→ **TASK REQUIREMENTS**
Type the listing below out again exactly. No images.

→ **DATA**
BEGIN
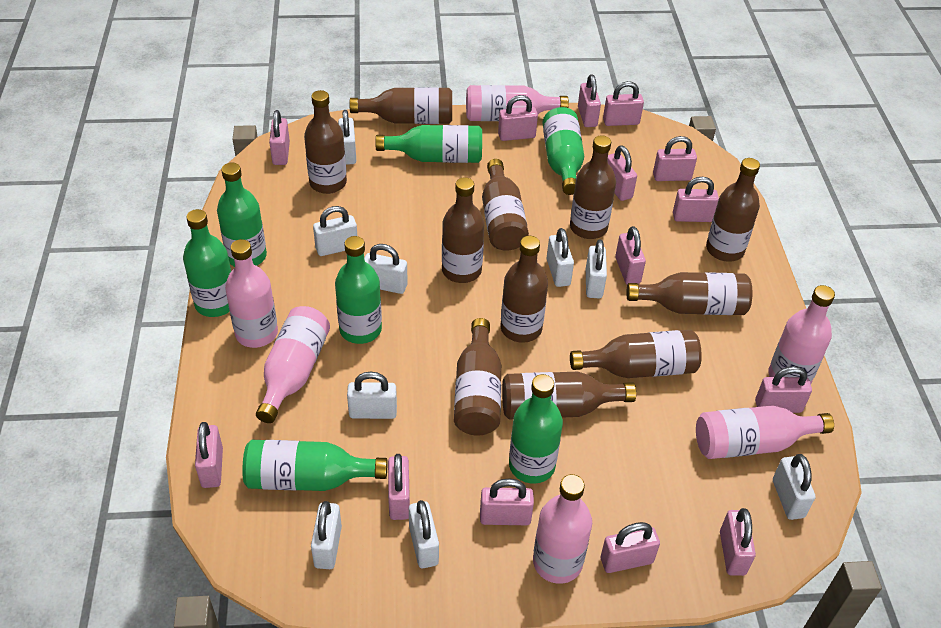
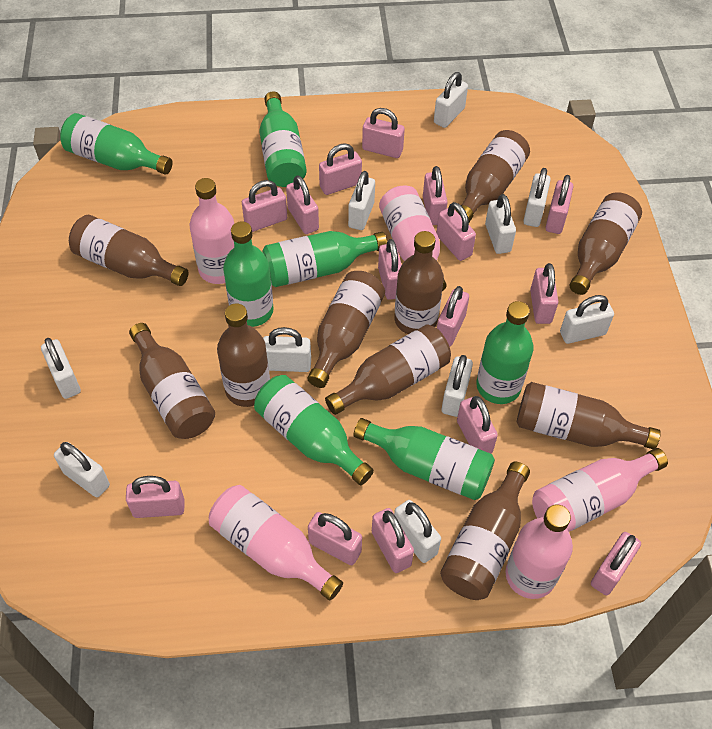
brown bottle: 11 -> 10
pink bottle: 6 -> 5
pink padlock: 14 -> 15
white padlock: 9 -> 10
END
→ **COMPLETED TASK**
brown bottle: 11 -> 10
pink bottle: 6 -> 5
pink padlock: 14 -> 15
white padlock: 9 -> 10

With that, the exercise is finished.